(Source data)
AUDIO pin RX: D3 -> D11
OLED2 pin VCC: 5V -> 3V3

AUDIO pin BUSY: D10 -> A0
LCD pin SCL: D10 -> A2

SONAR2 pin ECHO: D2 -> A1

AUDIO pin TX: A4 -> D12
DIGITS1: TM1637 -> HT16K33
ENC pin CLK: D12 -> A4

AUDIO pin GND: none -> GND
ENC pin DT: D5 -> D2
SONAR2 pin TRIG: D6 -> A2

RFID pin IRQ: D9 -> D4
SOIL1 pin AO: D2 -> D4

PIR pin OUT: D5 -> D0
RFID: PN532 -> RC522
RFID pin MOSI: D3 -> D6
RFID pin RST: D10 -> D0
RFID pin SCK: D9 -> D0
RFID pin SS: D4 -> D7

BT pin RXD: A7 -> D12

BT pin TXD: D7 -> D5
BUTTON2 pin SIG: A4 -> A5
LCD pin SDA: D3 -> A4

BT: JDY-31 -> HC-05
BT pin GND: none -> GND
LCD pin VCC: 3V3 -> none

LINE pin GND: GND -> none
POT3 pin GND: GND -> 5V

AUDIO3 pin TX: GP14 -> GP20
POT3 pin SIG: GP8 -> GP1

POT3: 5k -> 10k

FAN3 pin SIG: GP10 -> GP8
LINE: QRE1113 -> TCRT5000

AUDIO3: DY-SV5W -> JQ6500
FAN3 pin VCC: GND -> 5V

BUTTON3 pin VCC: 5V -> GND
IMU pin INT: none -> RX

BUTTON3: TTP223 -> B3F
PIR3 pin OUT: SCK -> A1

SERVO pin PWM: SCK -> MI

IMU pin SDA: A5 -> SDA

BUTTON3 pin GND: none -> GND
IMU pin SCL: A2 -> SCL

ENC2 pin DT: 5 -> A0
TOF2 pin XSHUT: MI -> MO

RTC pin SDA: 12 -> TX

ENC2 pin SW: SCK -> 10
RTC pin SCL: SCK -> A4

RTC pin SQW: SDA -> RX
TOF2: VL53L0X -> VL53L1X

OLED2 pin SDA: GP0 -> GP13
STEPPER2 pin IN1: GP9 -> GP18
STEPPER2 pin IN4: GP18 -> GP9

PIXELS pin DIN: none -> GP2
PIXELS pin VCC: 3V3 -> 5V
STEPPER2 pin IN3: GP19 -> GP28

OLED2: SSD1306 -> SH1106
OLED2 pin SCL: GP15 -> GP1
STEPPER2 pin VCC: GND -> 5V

Problem statement: Please give an exact copy of the lines above, beginning with the line containing "OLED2 pin VCC: 5V -> 3V3" and running through the line containing "RFID pin MOSI: D3 -> D6", and of no other lines.

Response area:
OLED2 pin VCC: 5V -> 3V3

AUDIO pin BUSY: D10 -> A0
LCD pin SCL: D10 -> A2

SONAR2 pin ECHO: D2 -> A1

AUDIO pin TX: A4 -> D12
DIGITS1: TM1637 -> HT16K33
ENC pin CLK: D12 -> A4

AUDIO pin GND: none -> GND
ENC pin DT: D5 -> D2
SONAR2 pin TRIG: D6 -> A2

RFID pin IRQ: D9 -> D4
SOIL1 pin AO: D2 -> D4

PIR pin OUT: D5 -> D0
RFID: PN532 -> RC522
RFID pin MOSI: D3 -> D6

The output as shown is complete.